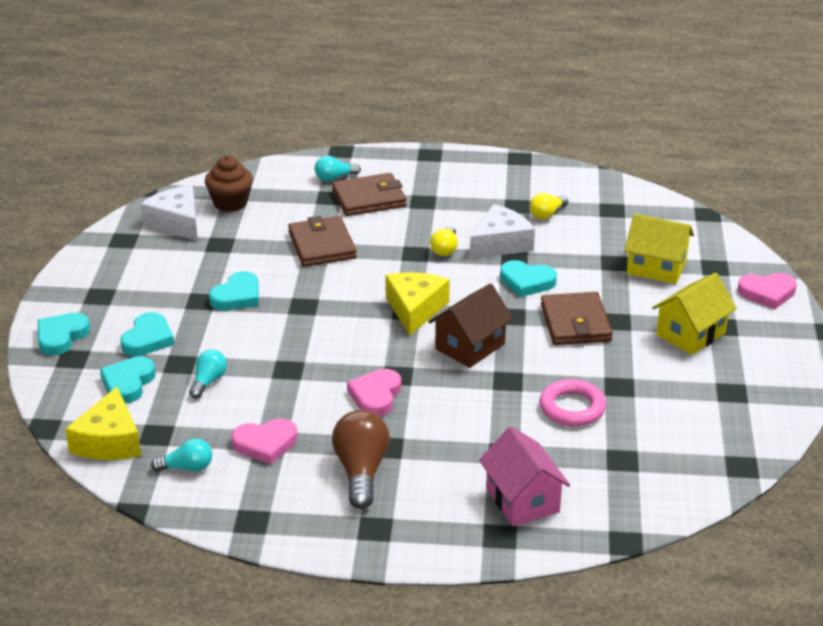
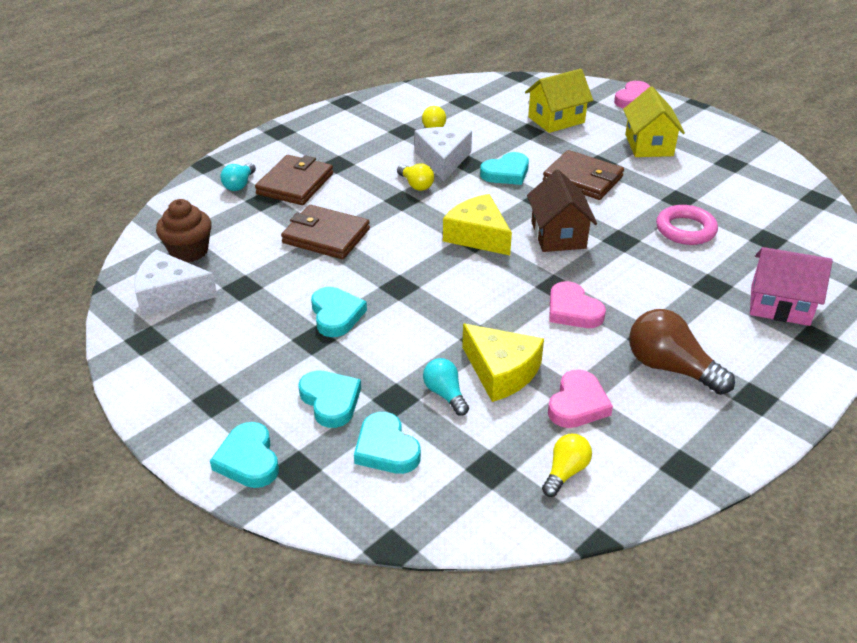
camera: 50 degrees left, 5 degrees up
(109, 441) = (467, 508): yellow cheese -> yellow cheese (501, 372)
(187, 467) = (565, 472): turquoise light bulb -> yellow light bulb

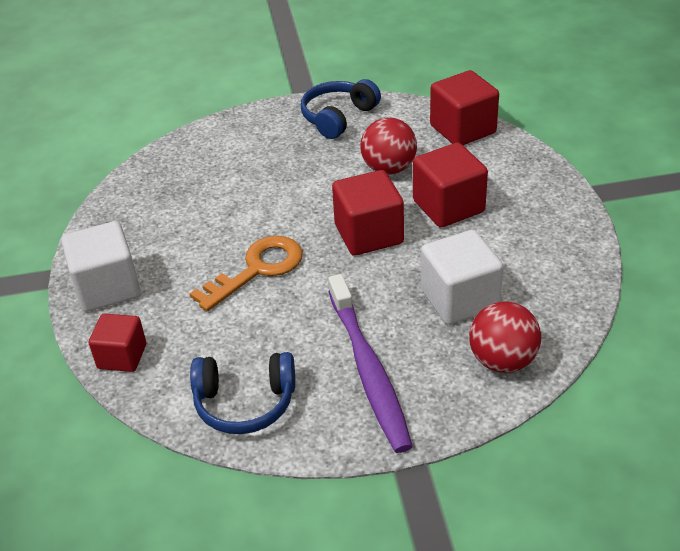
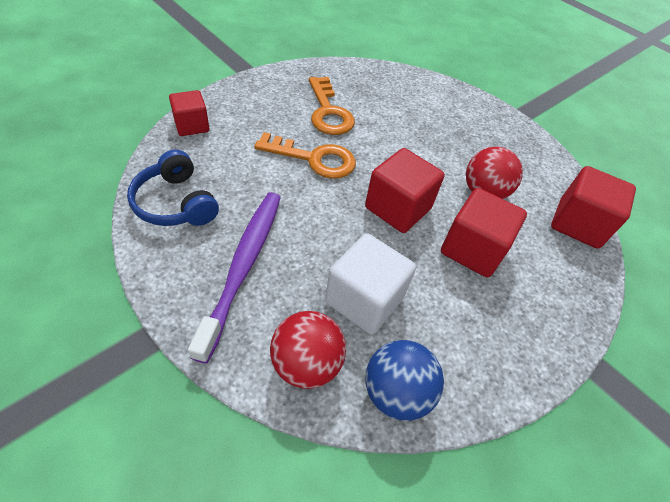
camera: 50 degrees right, 10 degrees up
(107, 287) = (250, 95): white cube -> none
(191, 231) = (328, 112): none -> orange key
(338, 117) = (514, 141): blue headphones -> none
(368, 371) = (244, 265): purple toothbrush -> purple toothbrush turned 150 degrees clockwise
(558, 314) = (396, 392): none -> blue ball

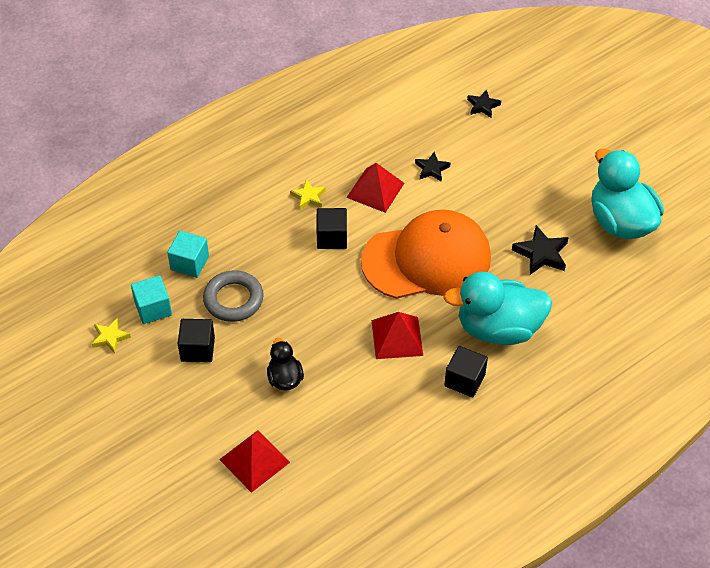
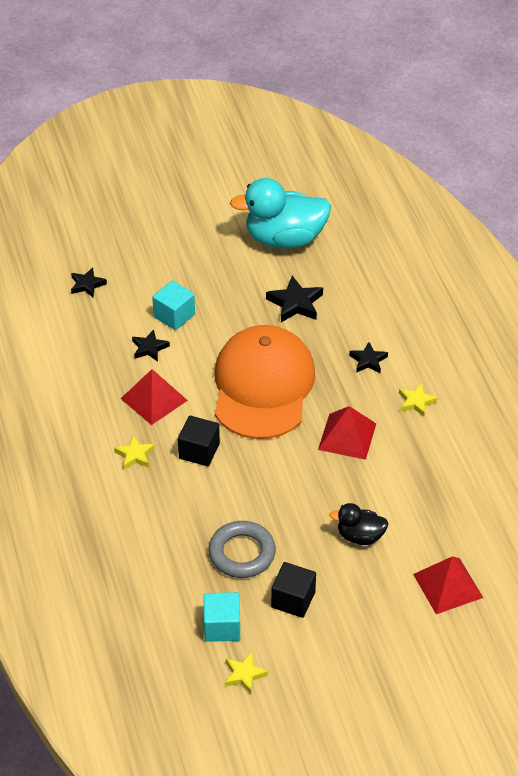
camera: 70 degrees left, 5 degrees down
(189, 263) = (175, 579): turquoise cube -> turquoise cube (174, 316)
(464, 380) = (416, 402): black cube -> yellow star
(498, 328) = (368, 360): turquoise duck -> black star

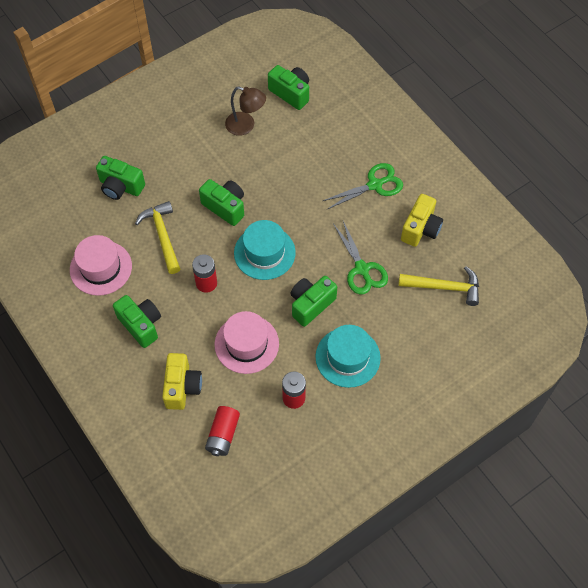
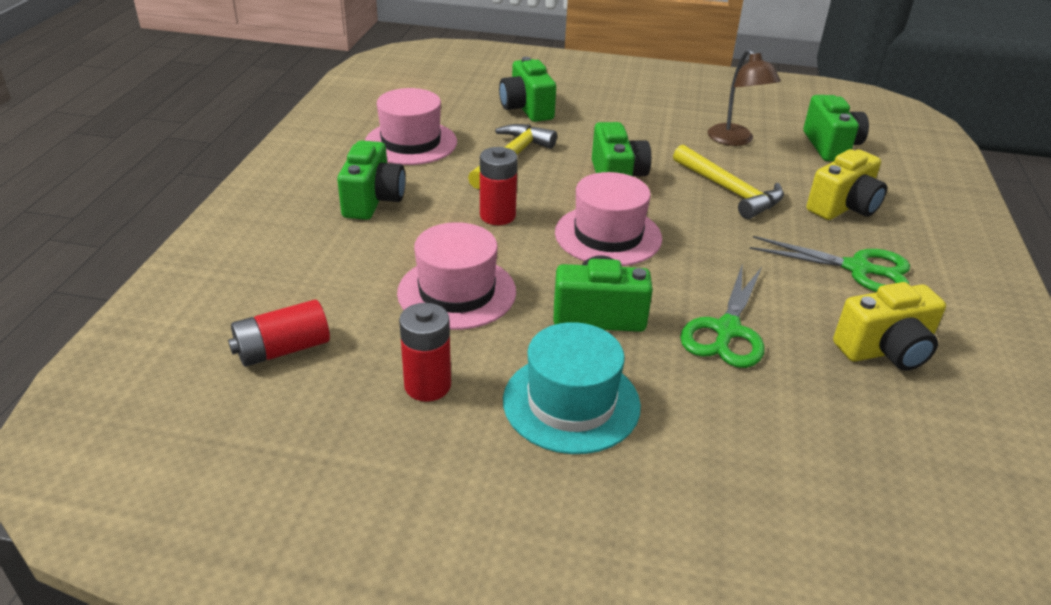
camera: 45 degrees right, 25 degrees down
(182, 387) = (321, 274): yellow camera -> yellow camera (843, 207)
(264, 253) = (608, 235): turquoise hat -> pink hat
(444, 287) = (851, 440): yellow hammer -> yellow hammer (729, 190)

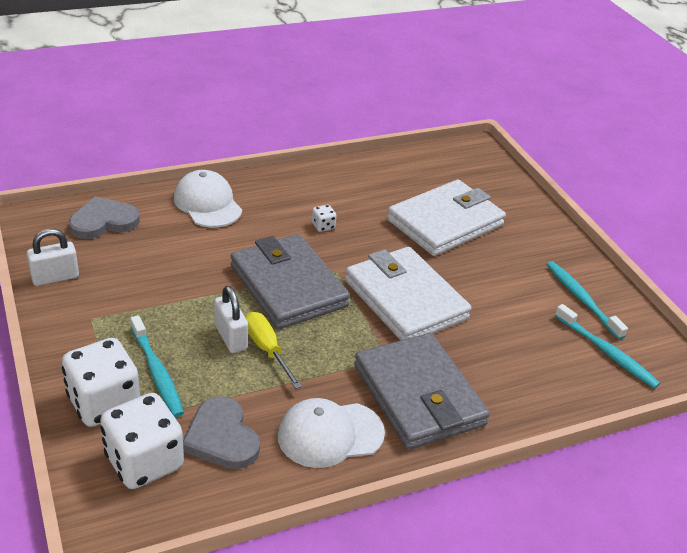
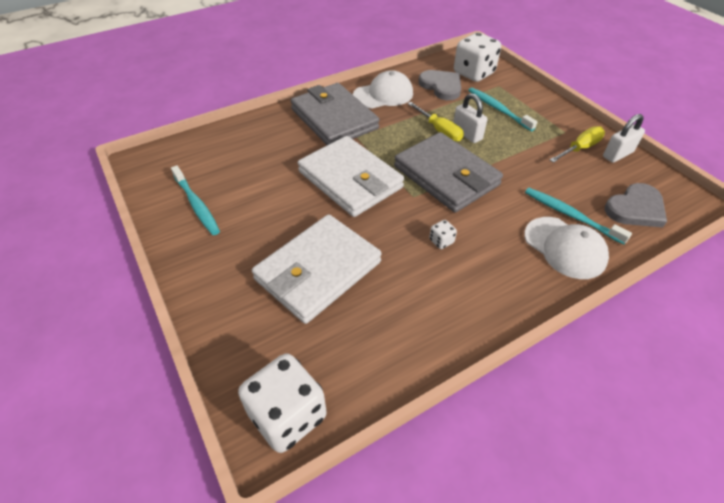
camera: 175 degrees right, 10 degrees up
(95, 292) = (580, 148): none -> yellow screwdriver
(104, 403) = (514, 92): white dice -> white dice (288, 415)
(607, 352) = (193, 163): turquoise toothbrush -> turquoise toothbrush (570, 215)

_The task_
Return only the lines from the start of the data through the line that contains "(191, 231) = (328, 112): none -> orange key", please, copying them exactly and omitting all pictures.

_Task output_
camera: 50 degrees left, 5 degrees up
(109, 441) = (467, 508): yellow cheese -> yellow cheese (501, 372)
(187, 467) = (565, 472): turquoise light bulb -> yellow light bulb

camera: 50 degrees right, 10 degrees up
(107, 287) = (250, 95): white cube -> none
(191, 231) = (328, 112): none -> orange key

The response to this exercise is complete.